Exercise objective => Reproduce each of the rows below word for word, leaving out the pictures.

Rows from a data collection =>
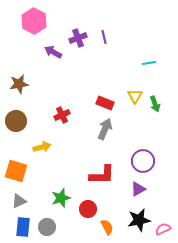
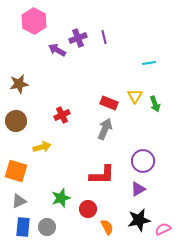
purple arrow: moved 4 px right, 2 px up
red rectangle: moved 4 px right
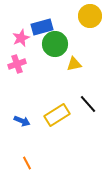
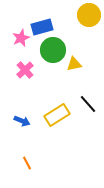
yellow circle: moved 1 px left, 1 px up
green circle: moved 2 px left, 6 px down
pink cross: moved 8 px right, 6 px down; rotated 24 degrees counterclockwise
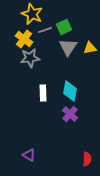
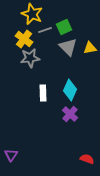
gray triangle: rotated 18 degrees counterclockwise
cyan diamond: moved 1 px up; rotated 15 degrees clockwise
purple triangle: moved 18 px left; rotated 32 degrees clockwise
red semicircle: rotated 72 degrees counterclockwise
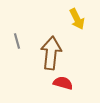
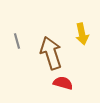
yellow arrow: moved 5 px right, 15 px down; rotated 15 degrees clockwise
brown arrow: rotated 24 degrees counterclockwise
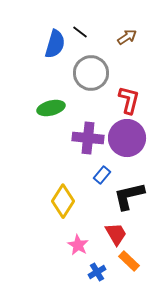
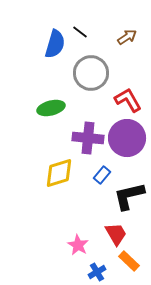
red L-shape: moved 1 px left; rotated 44 degrees counterclockwise
yellow diamond: moved 4 px left, 28 px up; rotated 40 degrees clockwise
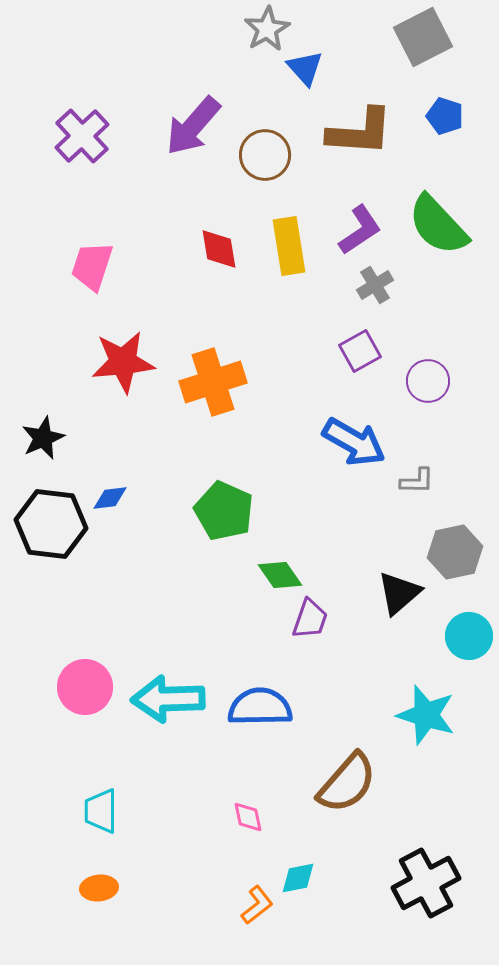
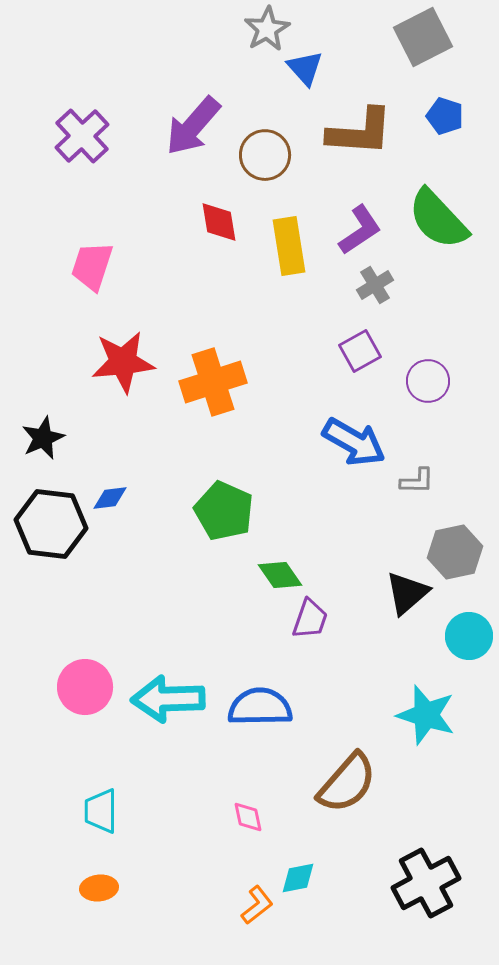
green semicircle: moved 6 px up
red diamond: moved 27 px up
black triangle: moved 8 px right
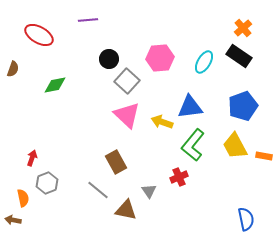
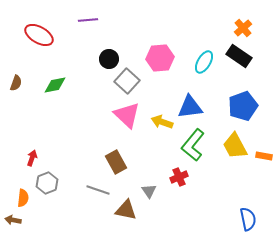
brown semicircle: moved 3 px right, 14 px down
gray line: rotated 20 degrees counterclockwise
orange semicircle: rotated 18 degrees clockwise
blue semicircle: moved 2 px right
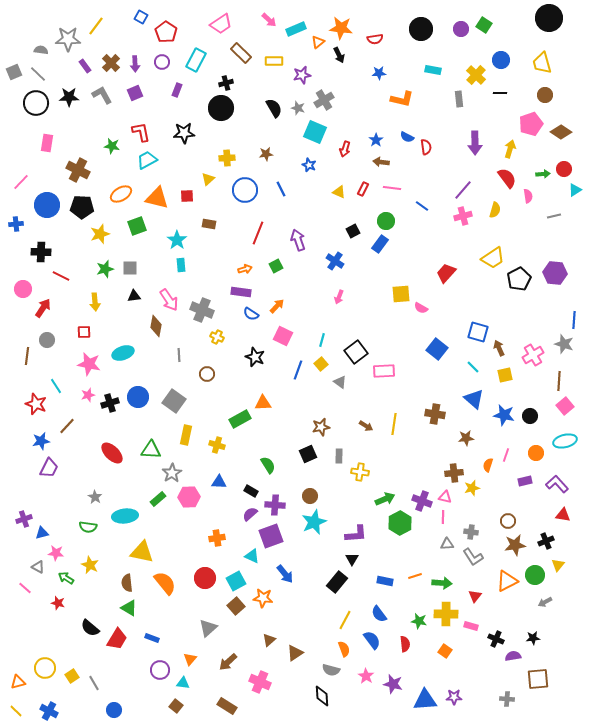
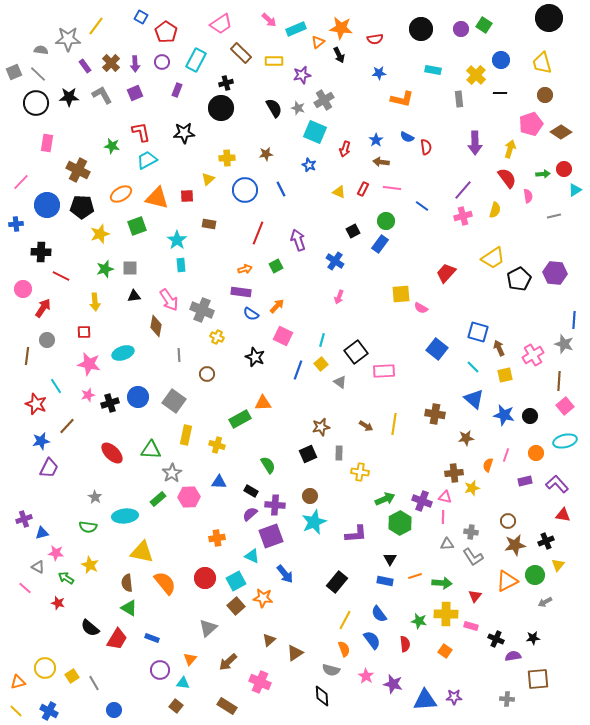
gray rectangle at (339, 456): moved 3 px up
black triangle at (352, 559): moved 38 px right
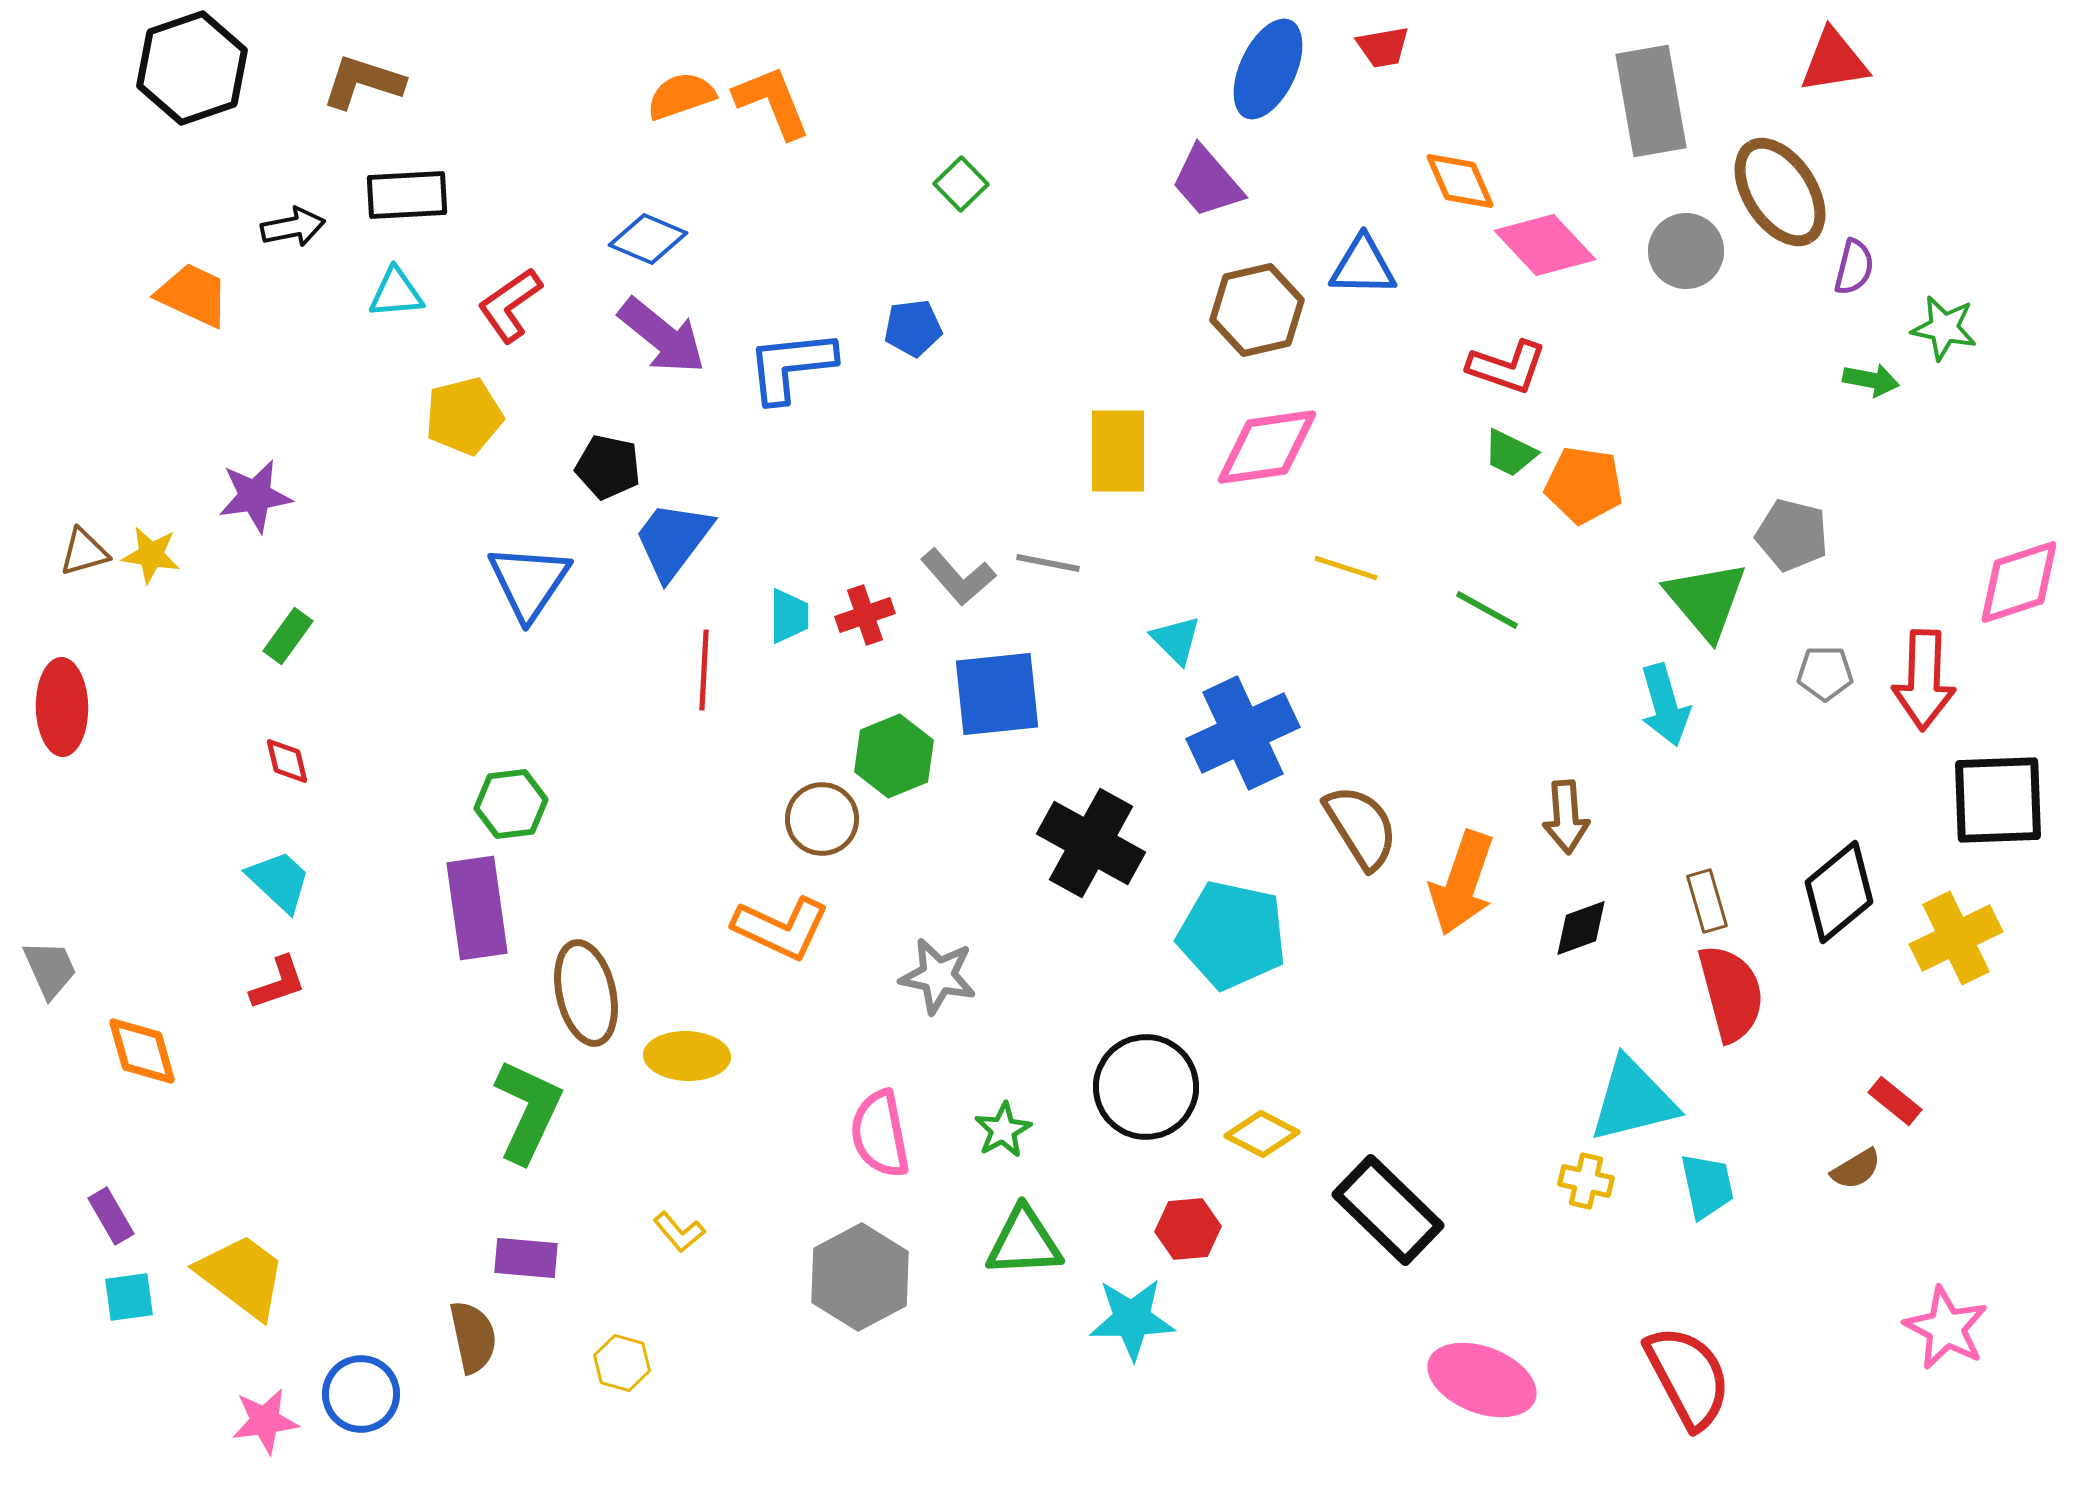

Answer =>
purple arrow: moved 4 px right, 2 px up
red rectangle: moved 4 px right
yellow circle: moved 1 px left, 1 px up
green circle: moved 2 px left, 6 px down
pink cross: moved 8 px right, 6 px down; rotated 24 degrees counterclockwise
gray triangle: rotated 18 degrees counterclockwise
cyan diamond: moved 1 px up; rotated 15 degrees clockwise
purple triangle: moved 18 px left; rotated 32 degrees clockwise
red semicircle: rotated 72 degrees counterclockwise
yellow arrow: moved 5 px right, 15 px down; rotated 15 degrees clockwise
brown arrow: rotated 24 degrees counterclockwise
red L-shape: moved 1 px left; rotated 44 degrees counterclockwise
yellow diamond: moved 4 px left, 28 px up; rotated 40 degrees clockwise
green semicircle: moved 6 px up
red diamond: moved 27 px up
black triangle: moved 8 px right
brown semicircle: moved 3 px right, 14 px down
gray line: rotated 20 degrees counterclockwise
orange semicircle: rotated 18 degrees clockwise
blue semicircle: moved 2 px right
gray rectangle at (339, 456): moved 3 px up
black triangle at (352, 559): moved 38 px right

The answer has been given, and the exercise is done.